● Task instructions: Your answer must consist of one number: how many lines in the records contain "none".

● Material supplied:
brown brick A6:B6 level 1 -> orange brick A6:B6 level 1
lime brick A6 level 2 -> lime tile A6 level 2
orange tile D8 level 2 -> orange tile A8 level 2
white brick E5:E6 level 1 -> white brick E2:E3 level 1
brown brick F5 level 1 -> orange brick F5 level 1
* * *
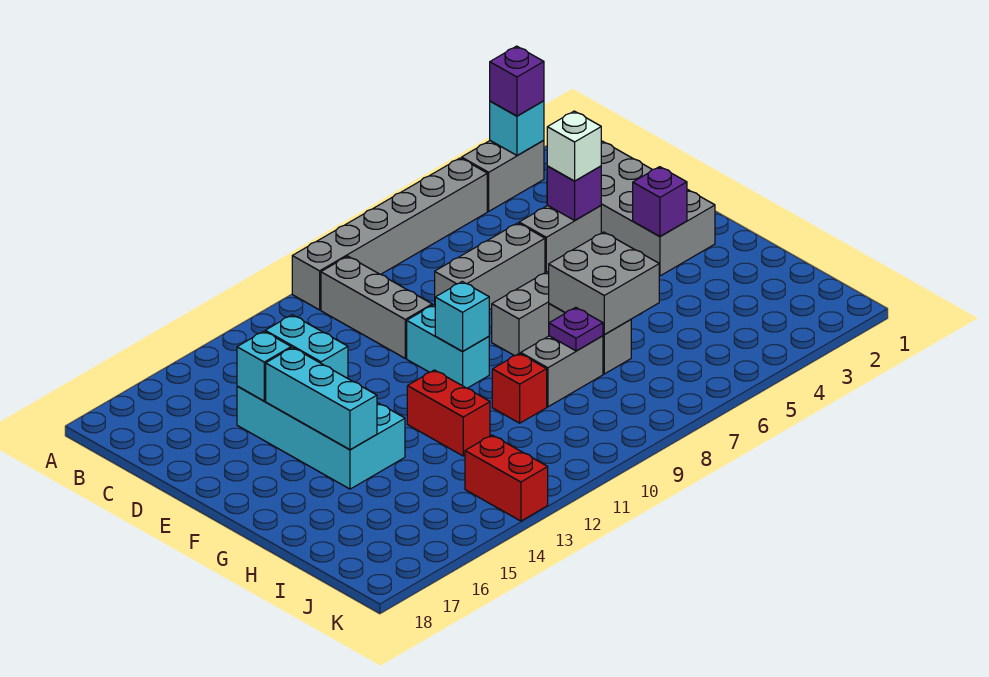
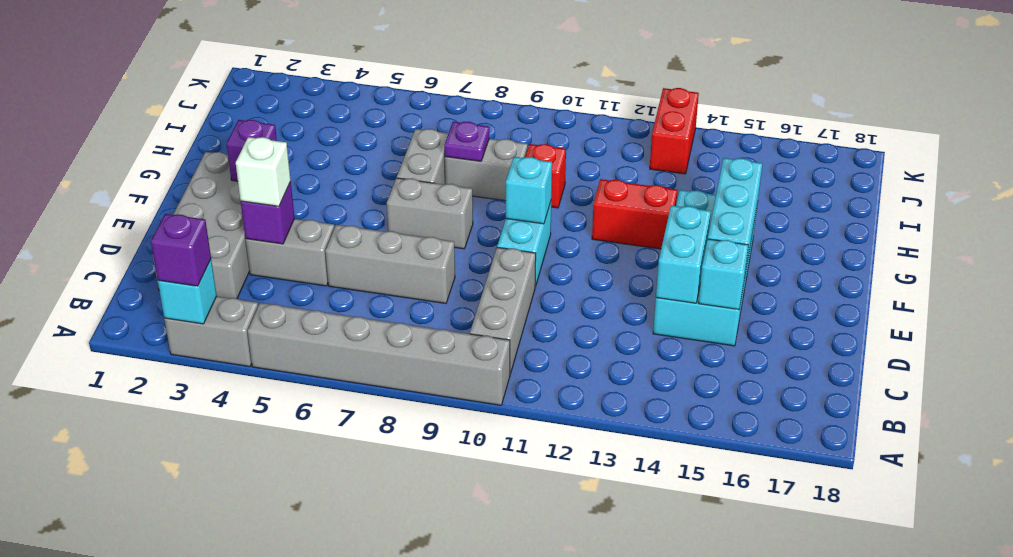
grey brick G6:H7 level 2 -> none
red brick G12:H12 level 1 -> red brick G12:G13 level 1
==
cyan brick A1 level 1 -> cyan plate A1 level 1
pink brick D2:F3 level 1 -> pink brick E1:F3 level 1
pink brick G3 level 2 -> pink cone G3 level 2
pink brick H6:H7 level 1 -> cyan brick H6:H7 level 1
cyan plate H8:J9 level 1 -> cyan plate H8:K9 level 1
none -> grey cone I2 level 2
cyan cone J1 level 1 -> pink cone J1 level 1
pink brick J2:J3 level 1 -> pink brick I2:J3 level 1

● Output of the exercise: 2